(Action item):
Copy every line of the listing that holds the string "cone".

^^^^^^^^

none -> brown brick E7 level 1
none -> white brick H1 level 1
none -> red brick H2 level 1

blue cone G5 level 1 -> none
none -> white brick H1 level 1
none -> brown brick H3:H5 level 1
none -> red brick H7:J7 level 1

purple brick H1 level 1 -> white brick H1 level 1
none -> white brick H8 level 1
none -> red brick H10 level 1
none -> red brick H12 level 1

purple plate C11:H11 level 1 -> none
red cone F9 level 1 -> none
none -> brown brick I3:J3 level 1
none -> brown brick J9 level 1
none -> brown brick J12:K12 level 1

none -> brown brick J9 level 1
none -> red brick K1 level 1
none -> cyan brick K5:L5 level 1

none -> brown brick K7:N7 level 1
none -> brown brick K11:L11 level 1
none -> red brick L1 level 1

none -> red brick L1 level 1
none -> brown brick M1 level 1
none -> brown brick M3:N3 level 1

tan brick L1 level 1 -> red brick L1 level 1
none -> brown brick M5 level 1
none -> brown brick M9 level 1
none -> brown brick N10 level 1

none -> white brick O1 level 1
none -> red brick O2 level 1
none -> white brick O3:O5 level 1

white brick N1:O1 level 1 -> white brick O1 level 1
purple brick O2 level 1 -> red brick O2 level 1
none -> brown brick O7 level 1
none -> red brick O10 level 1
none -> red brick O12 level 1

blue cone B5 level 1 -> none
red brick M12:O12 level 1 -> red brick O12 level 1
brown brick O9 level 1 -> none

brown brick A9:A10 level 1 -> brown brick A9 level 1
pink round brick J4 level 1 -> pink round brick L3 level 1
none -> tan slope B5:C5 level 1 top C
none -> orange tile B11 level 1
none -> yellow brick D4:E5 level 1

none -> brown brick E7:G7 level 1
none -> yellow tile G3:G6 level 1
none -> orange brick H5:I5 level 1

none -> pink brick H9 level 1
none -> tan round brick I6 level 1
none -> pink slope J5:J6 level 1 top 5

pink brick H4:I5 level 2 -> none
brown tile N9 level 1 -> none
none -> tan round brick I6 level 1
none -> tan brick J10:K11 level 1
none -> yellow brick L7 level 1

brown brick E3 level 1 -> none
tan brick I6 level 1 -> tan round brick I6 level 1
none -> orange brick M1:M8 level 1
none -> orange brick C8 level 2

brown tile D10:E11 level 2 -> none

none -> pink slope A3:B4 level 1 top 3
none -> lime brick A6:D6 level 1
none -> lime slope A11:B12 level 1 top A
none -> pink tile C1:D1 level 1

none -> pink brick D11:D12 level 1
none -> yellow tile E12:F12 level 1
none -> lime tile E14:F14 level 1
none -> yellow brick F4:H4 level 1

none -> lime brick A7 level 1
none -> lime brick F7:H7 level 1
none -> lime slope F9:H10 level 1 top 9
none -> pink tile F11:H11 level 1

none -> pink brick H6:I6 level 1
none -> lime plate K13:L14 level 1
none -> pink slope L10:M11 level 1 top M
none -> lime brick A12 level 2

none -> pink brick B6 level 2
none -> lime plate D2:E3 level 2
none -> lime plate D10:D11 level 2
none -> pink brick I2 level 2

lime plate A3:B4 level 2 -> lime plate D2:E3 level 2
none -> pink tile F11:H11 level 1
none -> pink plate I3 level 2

^^^^^^^^

(Exercise result):
blue cone G5 level 1 -> none
red cone F9 level 1 -> none
blue cone B5 level 1 -> none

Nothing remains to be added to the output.